STORED RECORDS start
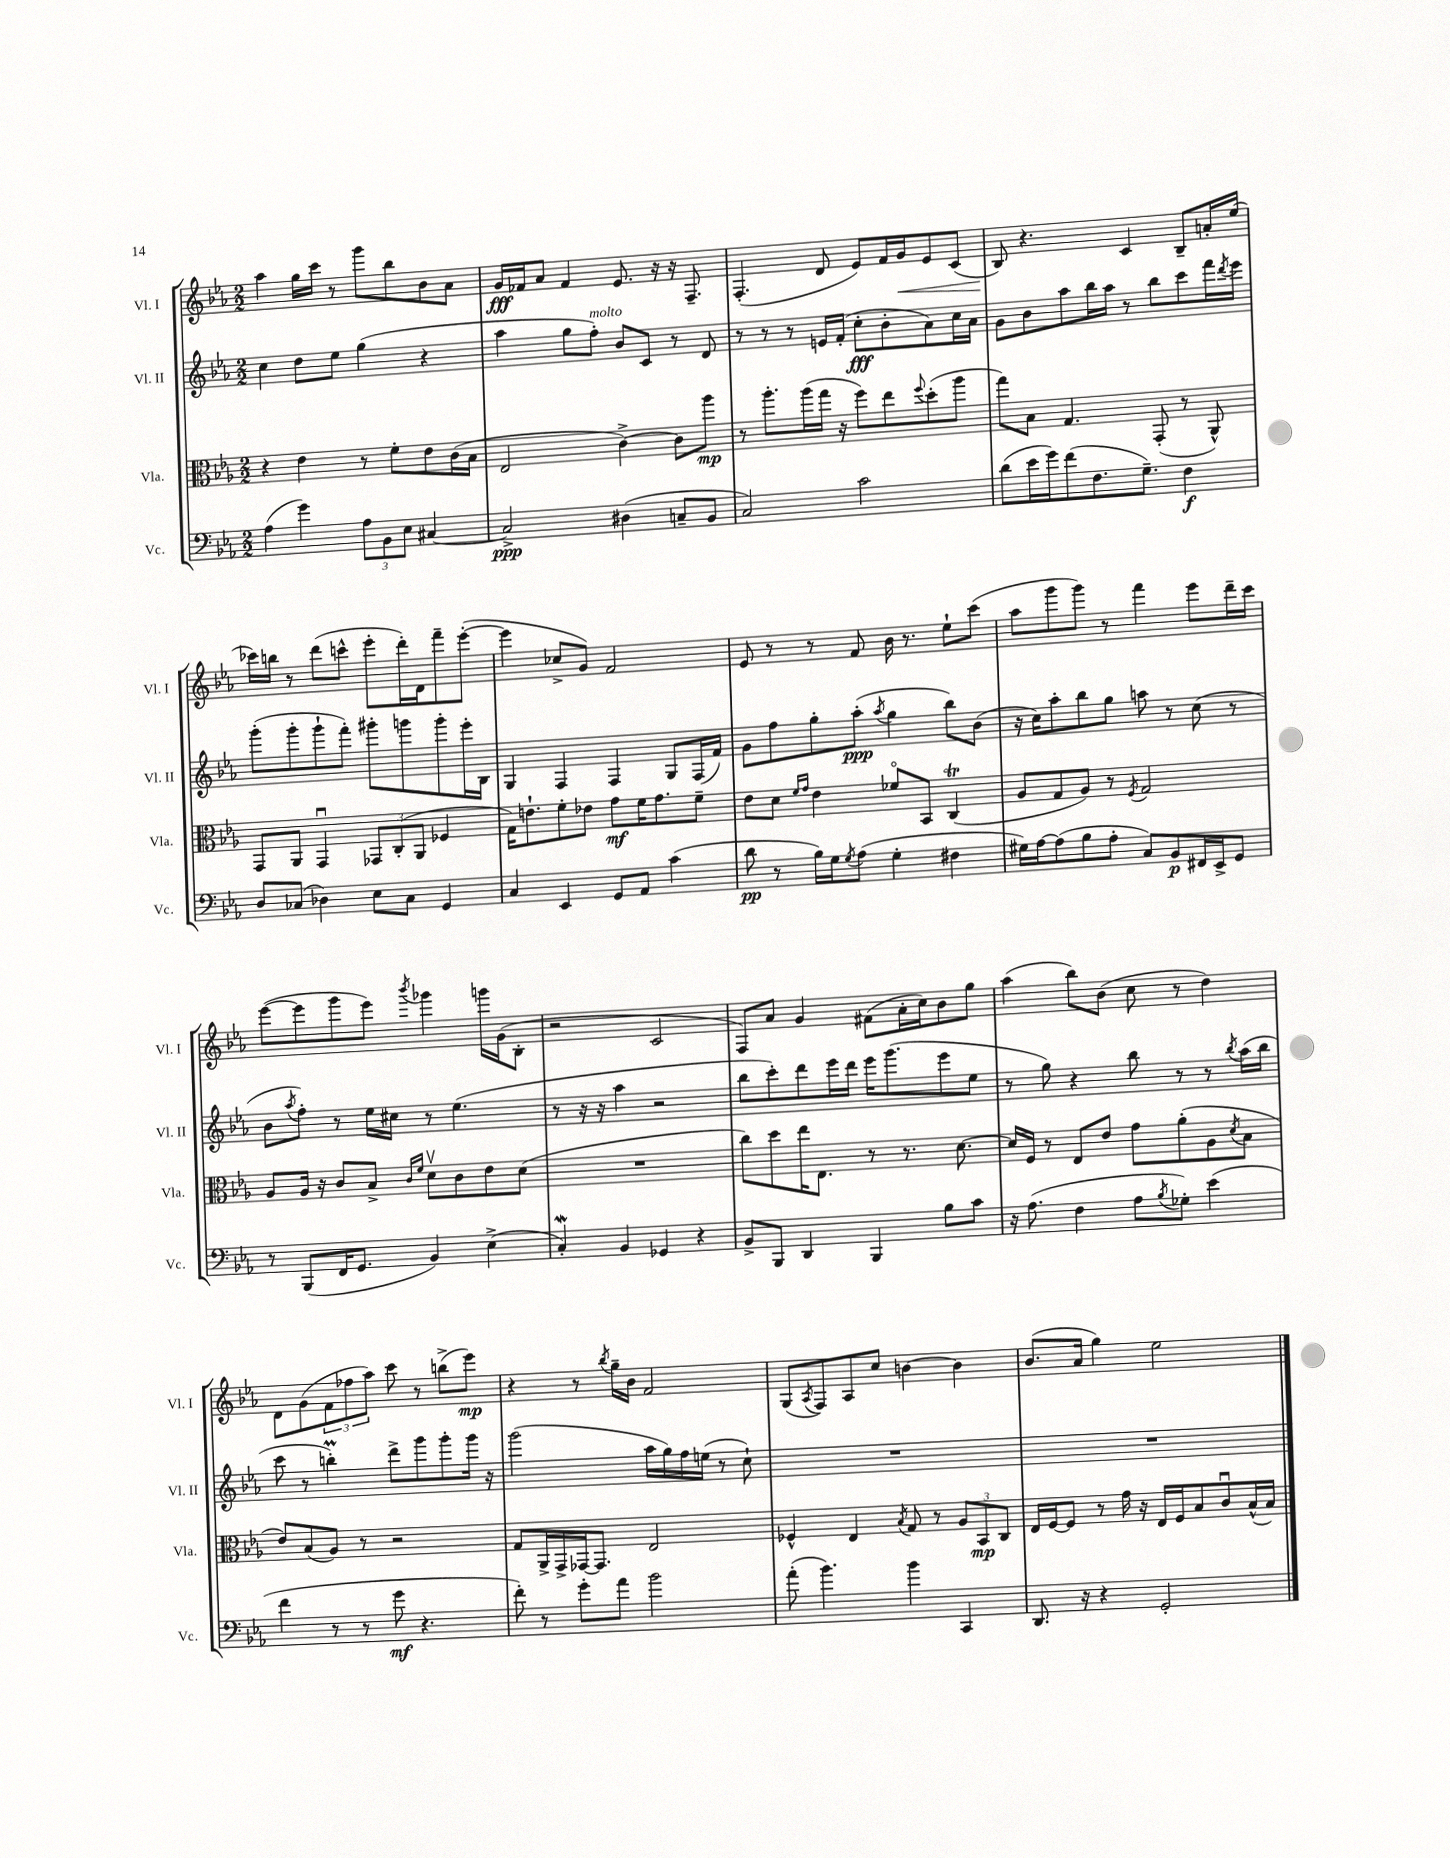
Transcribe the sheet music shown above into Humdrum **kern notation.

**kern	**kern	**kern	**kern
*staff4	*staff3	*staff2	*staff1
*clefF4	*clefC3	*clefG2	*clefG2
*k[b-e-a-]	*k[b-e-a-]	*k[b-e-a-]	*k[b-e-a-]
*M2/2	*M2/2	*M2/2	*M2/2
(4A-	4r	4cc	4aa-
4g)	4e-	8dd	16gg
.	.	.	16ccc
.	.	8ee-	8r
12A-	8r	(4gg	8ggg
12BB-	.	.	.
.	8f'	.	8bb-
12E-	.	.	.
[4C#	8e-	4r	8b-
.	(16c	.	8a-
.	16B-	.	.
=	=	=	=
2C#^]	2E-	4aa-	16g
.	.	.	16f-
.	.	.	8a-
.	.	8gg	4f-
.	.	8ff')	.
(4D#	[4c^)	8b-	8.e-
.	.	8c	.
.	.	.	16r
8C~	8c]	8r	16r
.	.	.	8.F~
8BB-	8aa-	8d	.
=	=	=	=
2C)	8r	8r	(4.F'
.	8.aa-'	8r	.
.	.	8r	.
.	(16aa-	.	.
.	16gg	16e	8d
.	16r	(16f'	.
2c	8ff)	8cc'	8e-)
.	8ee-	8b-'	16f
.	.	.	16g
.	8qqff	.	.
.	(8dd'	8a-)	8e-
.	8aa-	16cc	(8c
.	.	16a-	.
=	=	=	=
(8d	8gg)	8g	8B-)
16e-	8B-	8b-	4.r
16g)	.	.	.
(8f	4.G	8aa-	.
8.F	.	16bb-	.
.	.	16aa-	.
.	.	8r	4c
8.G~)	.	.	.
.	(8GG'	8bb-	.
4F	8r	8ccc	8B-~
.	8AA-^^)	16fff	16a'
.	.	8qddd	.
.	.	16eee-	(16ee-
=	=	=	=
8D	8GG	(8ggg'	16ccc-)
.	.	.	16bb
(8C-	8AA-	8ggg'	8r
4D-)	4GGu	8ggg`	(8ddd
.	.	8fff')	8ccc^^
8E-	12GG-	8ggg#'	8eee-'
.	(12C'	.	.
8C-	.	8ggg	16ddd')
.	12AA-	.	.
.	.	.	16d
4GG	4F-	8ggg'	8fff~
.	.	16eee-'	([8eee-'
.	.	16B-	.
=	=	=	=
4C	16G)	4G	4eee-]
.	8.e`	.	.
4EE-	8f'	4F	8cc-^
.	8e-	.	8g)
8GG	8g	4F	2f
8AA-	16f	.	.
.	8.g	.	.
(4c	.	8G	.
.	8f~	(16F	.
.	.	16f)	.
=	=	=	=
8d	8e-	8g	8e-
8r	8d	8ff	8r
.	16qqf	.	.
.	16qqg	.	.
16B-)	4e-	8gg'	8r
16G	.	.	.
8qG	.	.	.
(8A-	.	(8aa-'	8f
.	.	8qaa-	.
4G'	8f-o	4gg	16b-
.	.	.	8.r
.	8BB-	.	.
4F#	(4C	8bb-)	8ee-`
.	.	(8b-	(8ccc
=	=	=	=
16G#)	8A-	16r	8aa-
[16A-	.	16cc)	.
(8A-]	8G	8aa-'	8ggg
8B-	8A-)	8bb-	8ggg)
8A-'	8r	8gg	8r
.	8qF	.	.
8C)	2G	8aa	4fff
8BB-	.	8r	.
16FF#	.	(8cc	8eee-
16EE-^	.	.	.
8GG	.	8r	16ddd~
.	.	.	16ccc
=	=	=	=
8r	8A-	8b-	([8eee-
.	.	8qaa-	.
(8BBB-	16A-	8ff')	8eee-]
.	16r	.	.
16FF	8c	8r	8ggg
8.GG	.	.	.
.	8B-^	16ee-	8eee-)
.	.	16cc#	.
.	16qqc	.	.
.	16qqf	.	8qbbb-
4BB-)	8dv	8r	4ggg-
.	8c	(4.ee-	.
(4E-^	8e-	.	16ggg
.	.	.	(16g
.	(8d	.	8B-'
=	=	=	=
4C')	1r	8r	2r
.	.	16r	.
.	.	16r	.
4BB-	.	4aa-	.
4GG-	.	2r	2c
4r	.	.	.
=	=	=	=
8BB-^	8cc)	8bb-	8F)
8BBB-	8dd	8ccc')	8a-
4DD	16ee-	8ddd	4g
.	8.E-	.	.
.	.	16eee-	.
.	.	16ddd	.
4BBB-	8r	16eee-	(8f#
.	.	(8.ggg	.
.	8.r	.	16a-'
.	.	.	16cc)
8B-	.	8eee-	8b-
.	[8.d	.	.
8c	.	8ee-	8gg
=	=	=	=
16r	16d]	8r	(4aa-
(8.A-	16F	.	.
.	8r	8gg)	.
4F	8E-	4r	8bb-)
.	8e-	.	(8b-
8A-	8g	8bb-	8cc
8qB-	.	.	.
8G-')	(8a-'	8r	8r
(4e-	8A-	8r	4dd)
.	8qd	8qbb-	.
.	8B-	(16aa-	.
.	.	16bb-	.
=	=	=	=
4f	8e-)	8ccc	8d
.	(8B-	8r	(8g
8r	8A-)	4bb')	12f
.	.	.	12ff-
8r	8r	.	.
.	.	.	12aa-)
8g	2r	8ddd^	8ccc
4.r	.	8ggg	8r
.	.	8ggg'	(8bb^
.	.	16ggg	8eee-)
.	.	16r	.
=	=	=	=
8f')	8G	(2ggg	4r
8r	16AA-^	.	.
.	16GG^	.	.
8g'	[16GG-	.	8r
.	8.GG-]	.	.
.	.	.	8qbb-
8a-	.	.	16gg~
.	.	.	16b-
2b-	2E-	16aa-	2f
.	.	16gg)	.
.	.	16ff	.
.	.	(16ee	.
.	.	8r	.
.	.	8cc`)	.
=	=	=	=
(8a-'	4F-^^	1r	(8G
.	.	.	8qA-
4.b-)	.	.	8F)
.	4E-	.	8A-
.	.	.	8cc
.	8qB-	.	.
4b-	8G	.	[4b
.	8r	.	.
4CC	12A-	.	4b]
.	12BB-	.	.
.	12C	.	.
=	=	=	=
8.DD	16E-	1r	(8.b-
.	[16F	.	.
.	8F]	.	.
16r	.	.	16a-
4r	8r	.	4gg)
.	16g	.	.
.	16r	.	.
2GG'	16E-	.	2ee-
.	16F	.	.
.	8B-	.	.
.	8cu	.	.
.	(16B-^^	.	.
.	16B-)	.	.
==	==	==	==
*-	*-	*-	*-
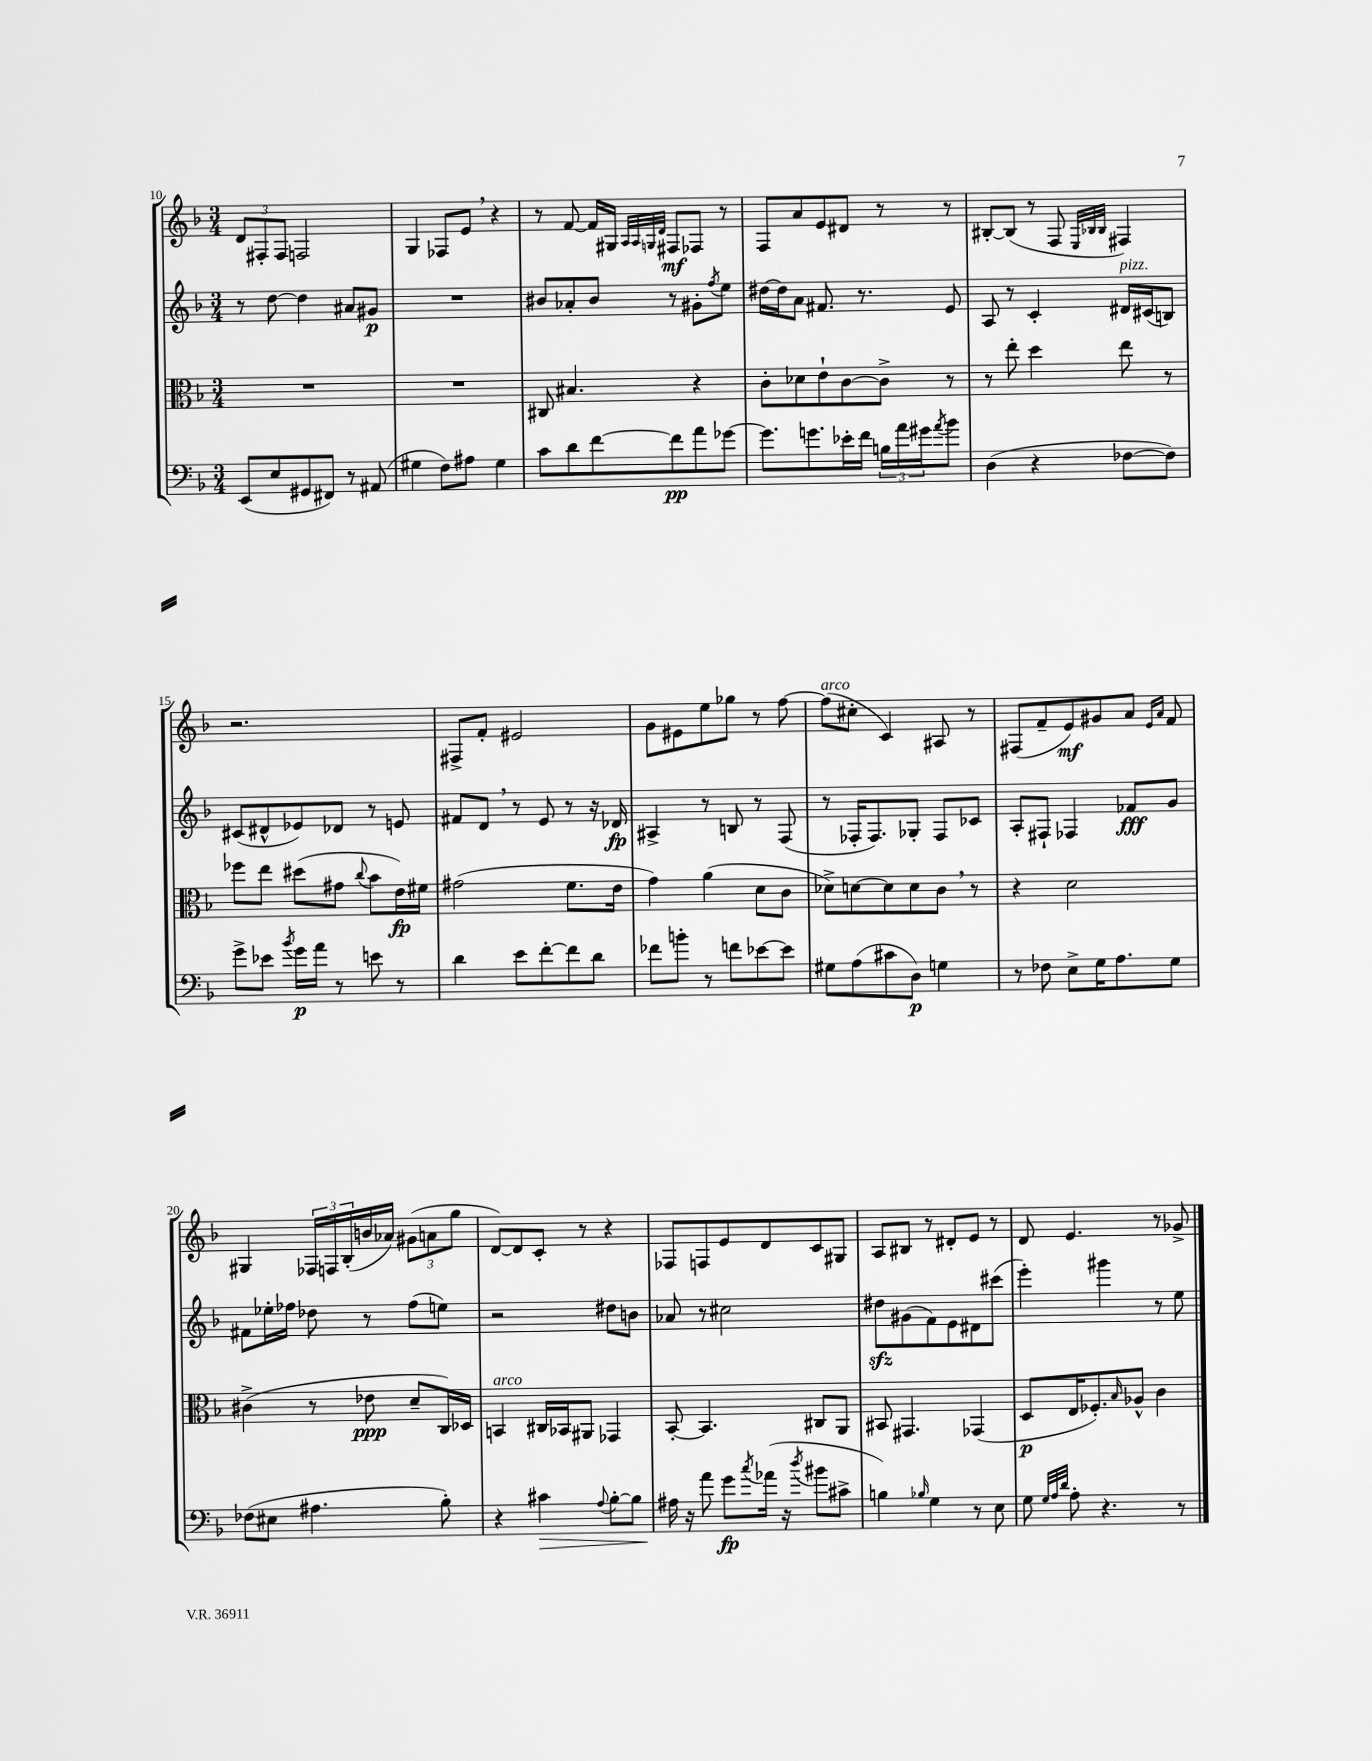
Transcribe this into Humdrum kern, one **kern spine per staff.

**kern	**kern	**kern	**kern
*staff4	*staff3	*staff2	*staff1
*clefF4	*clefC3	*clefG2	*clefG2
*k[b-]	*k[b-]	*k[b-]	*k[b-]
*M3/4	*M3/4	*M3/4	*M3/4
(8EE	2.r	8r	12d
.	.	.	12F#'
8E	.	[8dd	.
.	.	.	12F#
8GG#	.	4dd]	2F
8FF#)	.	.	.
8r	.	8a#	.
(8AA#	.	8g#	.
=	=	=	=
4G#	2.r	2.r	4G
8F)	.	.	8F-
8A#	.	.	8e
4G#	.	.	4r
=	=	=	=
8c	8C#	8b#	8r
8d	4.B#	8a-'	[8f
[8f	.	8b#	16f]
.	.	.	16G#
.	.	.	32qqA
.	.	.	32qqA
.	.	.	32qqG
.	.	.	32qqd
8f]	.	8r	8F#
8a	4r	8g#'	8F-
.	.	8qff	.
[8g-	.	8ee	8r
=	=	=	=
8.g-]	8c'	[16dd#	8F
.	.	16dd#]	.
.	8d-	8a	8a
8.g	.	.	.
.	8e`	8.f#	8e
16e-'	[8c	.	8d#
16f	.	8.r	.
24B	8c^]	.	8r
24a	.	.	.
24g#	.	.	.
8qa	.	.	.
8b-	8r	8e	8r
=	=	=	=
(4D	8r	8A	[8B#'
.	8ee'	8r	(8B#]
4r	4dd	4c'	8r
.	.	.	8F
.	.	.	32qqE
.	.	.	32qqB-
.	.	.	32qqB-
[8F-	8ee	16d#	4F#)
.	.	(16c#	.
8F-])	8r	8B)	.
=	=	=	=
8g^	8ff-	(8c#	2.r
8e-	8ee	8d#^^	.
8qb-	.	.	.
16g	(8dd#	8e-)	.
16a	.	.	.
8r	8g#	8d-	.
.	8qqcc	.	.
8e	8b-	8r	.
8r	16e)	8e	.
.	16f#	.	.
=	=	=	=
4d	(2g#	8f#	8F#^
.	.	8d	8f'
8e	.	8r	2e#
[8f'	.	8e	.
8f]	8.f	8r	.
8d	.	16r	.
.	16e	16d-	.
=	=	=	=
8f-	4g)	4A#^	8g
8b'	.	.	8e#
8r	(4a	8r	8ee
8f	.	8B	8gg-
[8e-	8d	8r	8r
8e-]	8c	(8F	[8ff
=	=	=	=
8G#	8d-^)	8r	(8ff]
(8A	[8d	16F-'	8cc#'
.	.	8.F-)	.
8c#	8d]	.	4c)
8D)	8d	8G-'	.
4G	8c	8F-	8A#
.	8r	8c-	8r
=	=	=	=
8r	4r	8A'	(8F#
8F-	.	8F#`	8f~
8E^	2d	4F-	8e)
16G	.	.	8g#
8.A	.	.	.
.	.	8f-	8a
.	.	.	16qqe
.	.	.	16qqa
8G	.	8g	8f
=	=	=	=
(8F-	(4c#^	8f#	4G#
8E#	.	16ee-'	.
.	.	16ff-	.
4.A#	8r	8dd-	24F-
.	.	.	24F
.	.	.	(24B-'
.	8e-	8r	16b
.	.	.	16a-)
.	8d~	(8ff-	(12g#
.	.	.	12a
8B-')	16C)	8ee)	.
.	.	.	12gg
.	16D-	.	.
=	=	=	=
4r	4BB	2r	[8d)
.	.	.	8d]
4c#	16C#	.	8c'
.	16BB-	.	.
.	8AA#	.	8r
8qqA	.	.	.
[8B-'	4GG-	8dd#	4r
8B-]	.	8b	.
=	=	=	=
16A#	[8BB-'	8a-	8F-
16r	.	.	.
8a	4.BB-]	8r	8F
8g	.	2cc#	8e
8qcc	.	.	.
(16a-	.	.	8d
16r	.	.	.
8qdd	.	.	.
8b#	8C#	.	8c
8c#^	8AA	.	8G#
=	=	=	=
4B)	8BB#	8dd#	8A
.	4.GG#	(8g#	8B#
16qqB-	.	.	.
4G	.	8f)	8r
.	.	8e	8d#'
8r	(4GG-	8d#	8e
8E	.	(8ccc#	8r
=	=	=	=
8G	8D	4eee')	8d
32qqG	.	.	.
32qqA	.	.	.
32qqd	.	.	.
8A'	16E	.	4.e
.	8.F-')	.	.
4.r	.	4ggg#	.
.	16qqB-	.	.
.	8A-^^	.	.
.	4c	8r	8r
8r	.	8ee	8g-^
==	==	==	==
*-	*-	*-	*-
STORED RECORDS end
Extract every line above that contains the string "kern". Only matches with the same capitalization count.

Transcribe the sheet music shown above into Humdrum **kern notation.
**kern	**kern	**kern	**kern
Transcribe this into Humdrum kern, one **kern spine per staff.
**kern	**kern	**kern	**kern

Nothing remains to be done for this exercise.